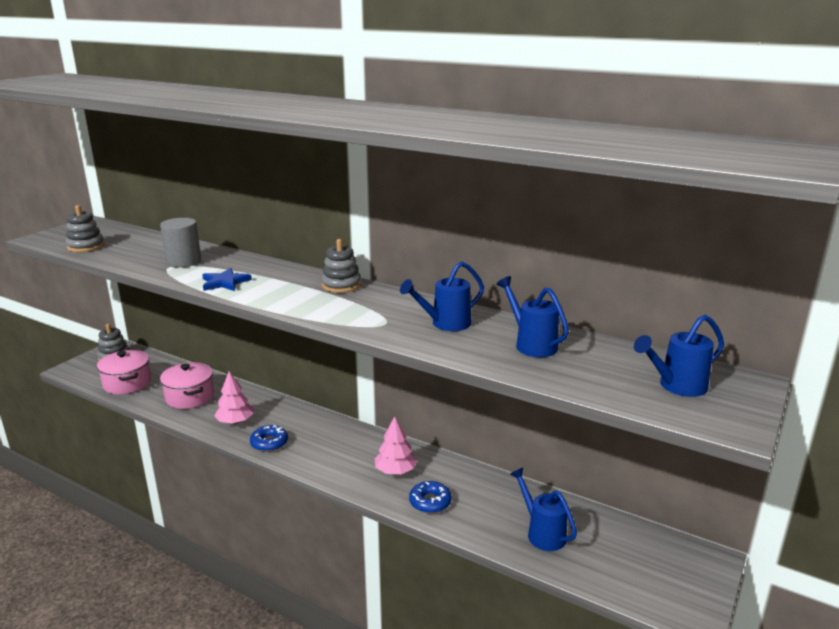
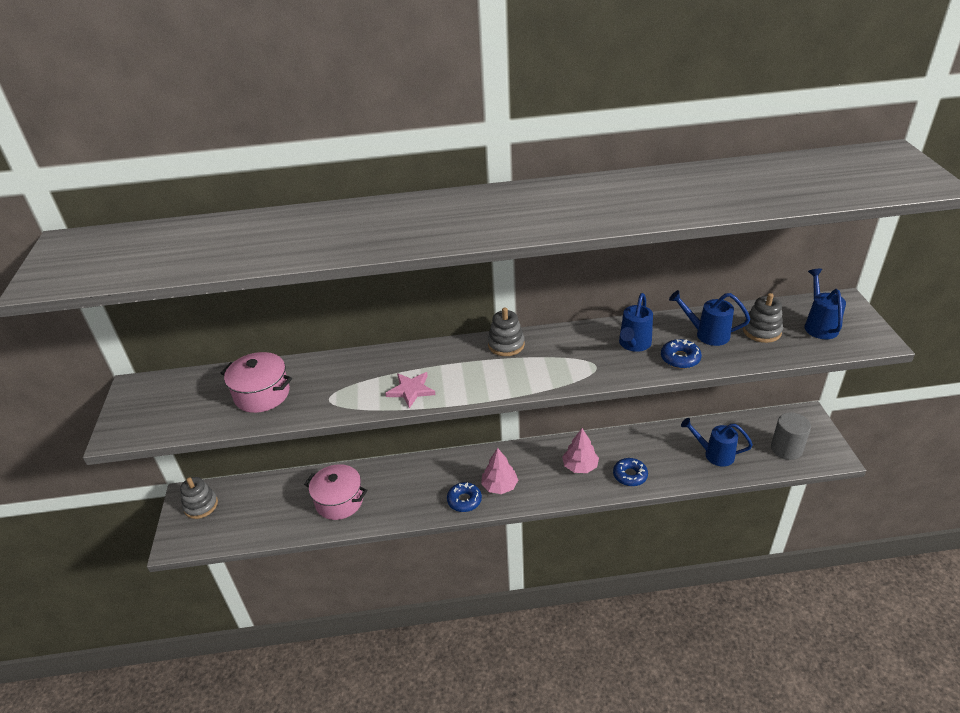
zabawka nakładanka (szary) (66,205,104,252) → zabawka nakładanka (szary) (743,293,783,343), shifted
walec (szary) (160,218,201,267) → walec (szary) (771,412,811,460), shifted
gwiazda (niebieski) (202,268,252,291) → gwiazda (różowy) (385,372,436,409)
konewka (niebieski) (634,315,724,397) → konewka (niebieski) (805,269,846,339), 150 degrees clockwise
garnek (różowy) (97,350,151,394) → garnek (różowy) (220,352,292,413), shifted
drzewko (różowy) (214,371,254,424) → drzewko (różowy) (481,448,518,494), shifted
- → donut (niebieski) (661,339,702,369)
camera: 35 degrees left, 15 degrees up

__BRIEF__:
Retype exactly, please, each line from the line that contains "- → donut (niebieski) (661,339,702,369)" through the last line of the entries above, with nothing added.

__ANSWER TO THIS EXERCISE__:
- → donut (niebieski) (661,339,702,369)
camera: 35 degrees left, 15 degrees up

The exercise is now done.